• PROBLEM DESCRIPTION
Transcribe all the entries word for word, skipping the pictures.

--- START ---

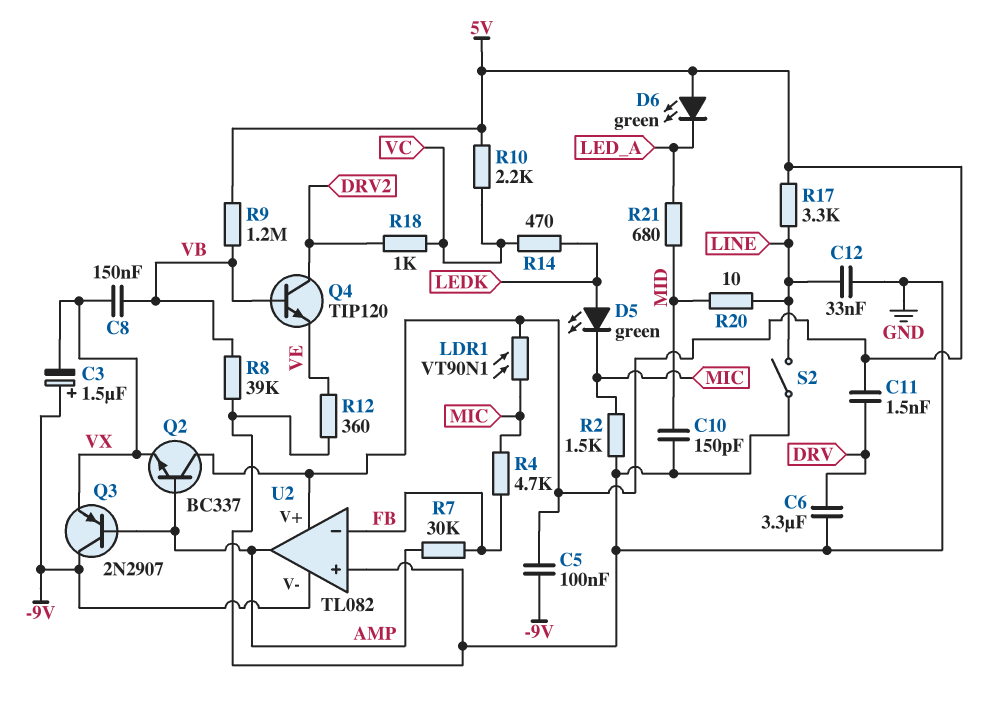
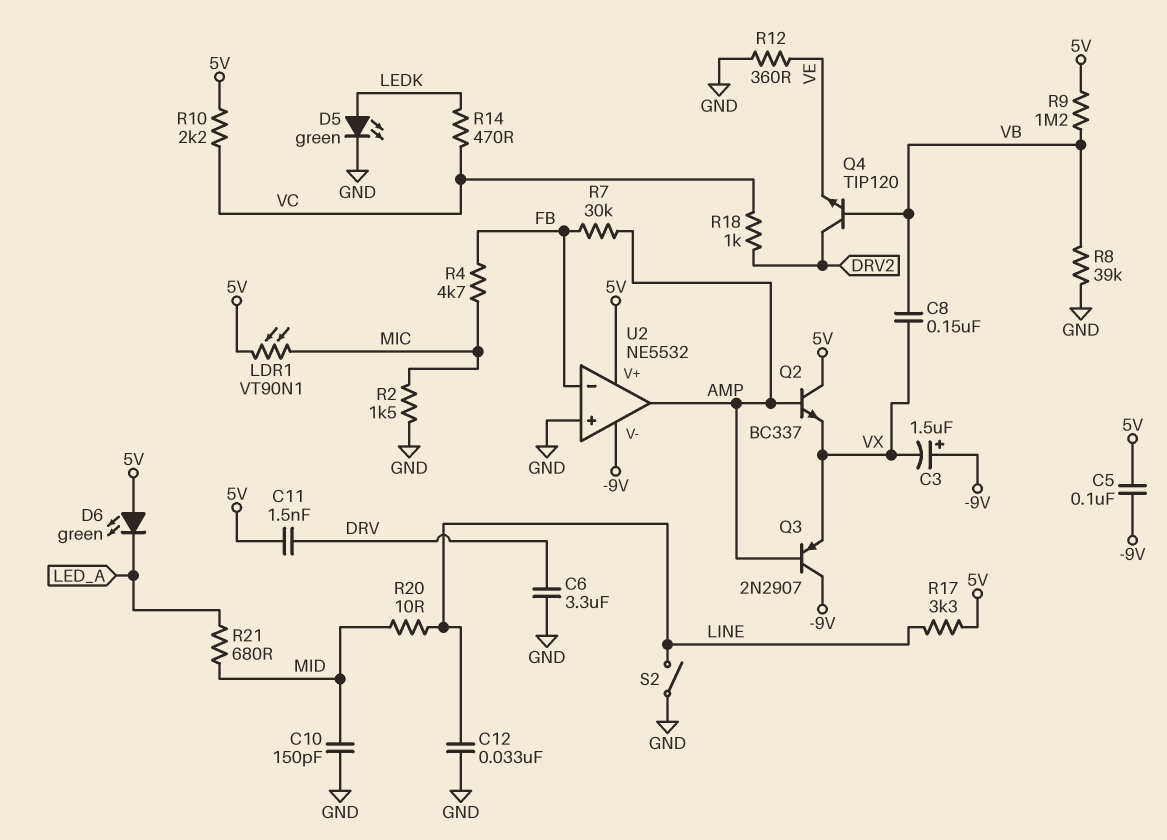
D5: LED green (A LEDK, K MIC) -> LED green (A LEDK, K GND)
U2: TL082 -> NE5532

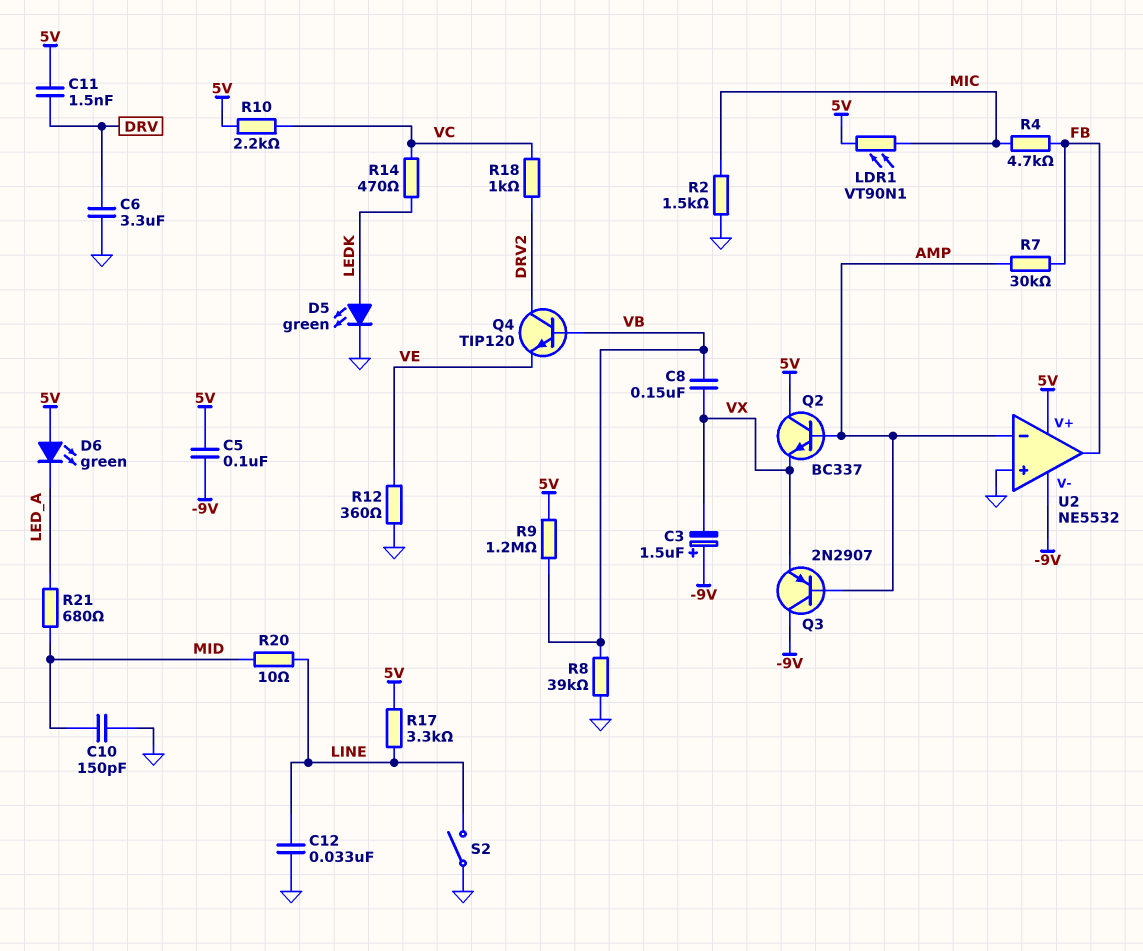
U2 pin in-: FB -> AMP
U2 pin out: AMP -> FB

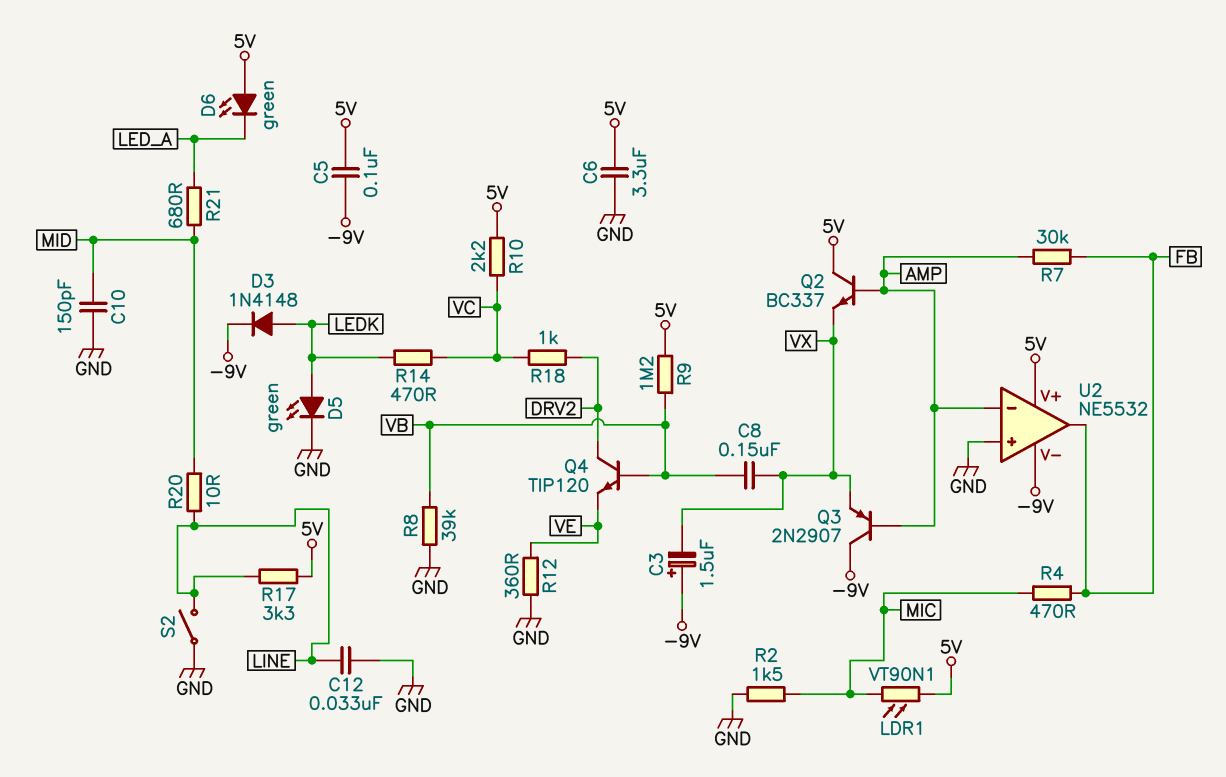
C6: 3.3uF (DRV, GND) -> 3.3uF (5V, GND)
C11: 1.5nF (5V, DRV) -> none
D3: none -> diode 1N4148 (A LEDK, K -9V)
R4: 4.7k (FB, MIC) -> 470 (FB, MIC)

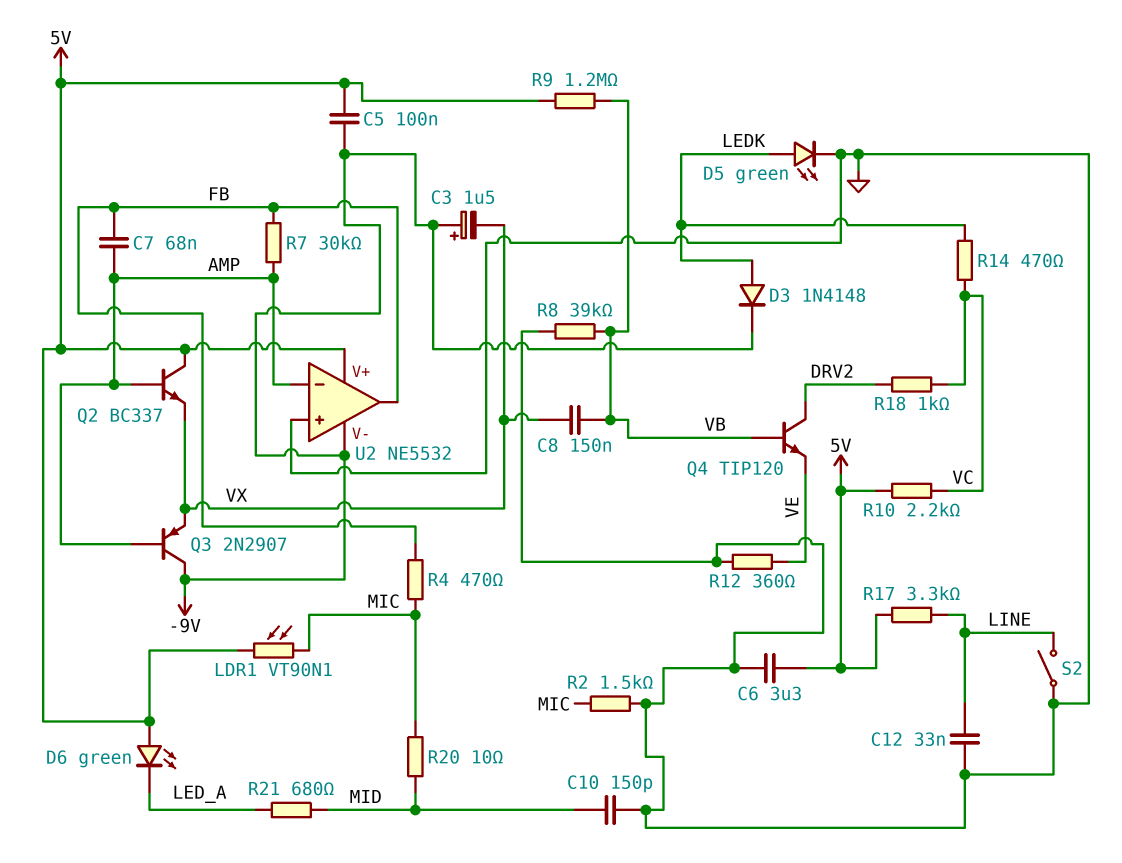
C7: none -> 68nF (AMP, FB)
R20: 10 (LINE, MID) -> 10 (MIC, MID)

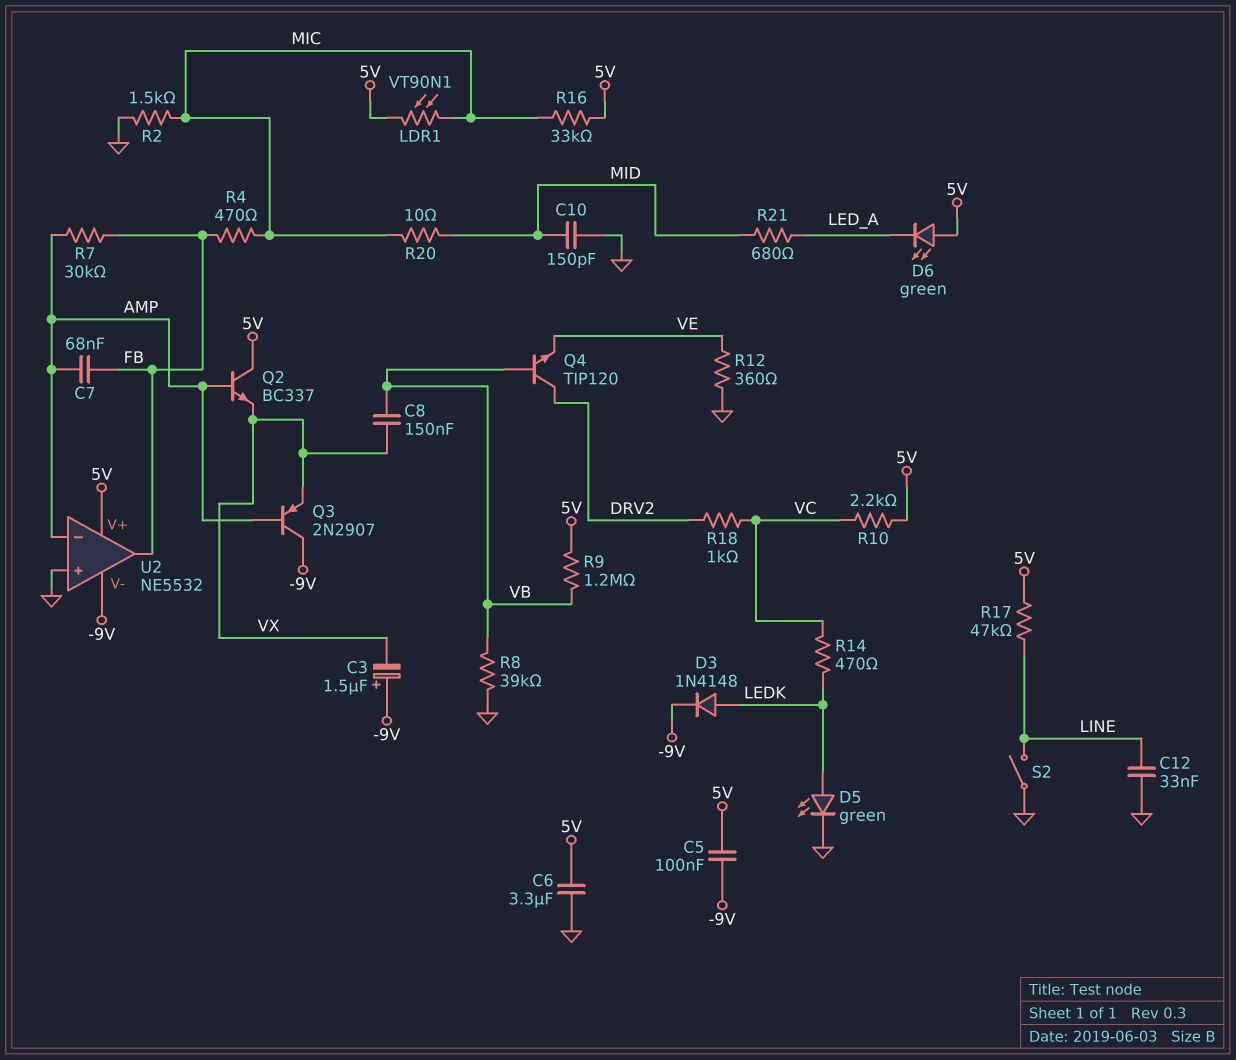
R16: none -> 33k (5V, MIC)
R17: 3.3k (5V, LINE) -> 47k (5V, LINE)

--- END ---

• YOUR SOLUTION
D5: LED green (A LEDK, K MIC) -> LED green (A LEDK, K GND)
U2: TL082 -> NE5532

U2 pin in-: FB -> AMP
U2 pin out: AMP -> FB

C6: 3.3uF (DRV, GND) -> 3.3uF (5V, GND)
C11: 1.5nF (5V, DRV) -> none
D3: none -> diode 1N4148 (A LEDK, K -9V)
R4: 4.7k (FB, MIC) -> 470 (FB, MIC)

C7: none -> 68nF (AMP, FB)
R20: 10 (LINE, MID) -> 10 (MIC, MID)

R16: none -> 33k (5V, MIC)
R17: 3.3k (5V, LINE) -> 47k (5V, LINE)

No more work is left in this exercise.